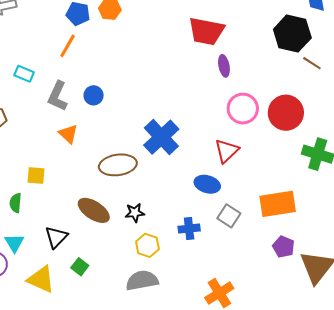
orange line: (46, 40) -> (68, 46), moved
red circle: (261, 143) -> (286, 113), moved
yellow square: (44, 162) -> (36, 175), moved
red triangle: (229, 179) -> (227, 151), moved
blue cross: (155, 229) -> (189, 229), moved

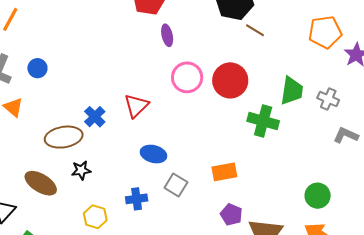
blue cross: (161, 137) -> (95, 117), moved, size x0.6
red triangle: (227, 151) -> (136, 106), moved
orange rectangle: (278, 204) -> (224, 172), size x0.7
black star: (135, 213) -> (81, 170), moved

TRY IT:
Only the lines from the one containing "yellow square: (44, 162) -> (36, 175), moved" through the last line of the entries belong in the answer, given again exactly. Images stay out.

COMPLETED EXERCISE:
yellow square: (44, 162) -> (36, 175), moved
red triangle: (229, 179) -> (227, 151), moved
blue cross: (155, 229) -> (189, 229), moved

blue cross: (161, 137) -> (95, 117), moved, size x0.6
red triangle: (227, 151) -> (136, 106), moved
orange rectangle: (278, 204) -> (224, 172), size x0.7
black star: (135, 213) -> (81, 170), moved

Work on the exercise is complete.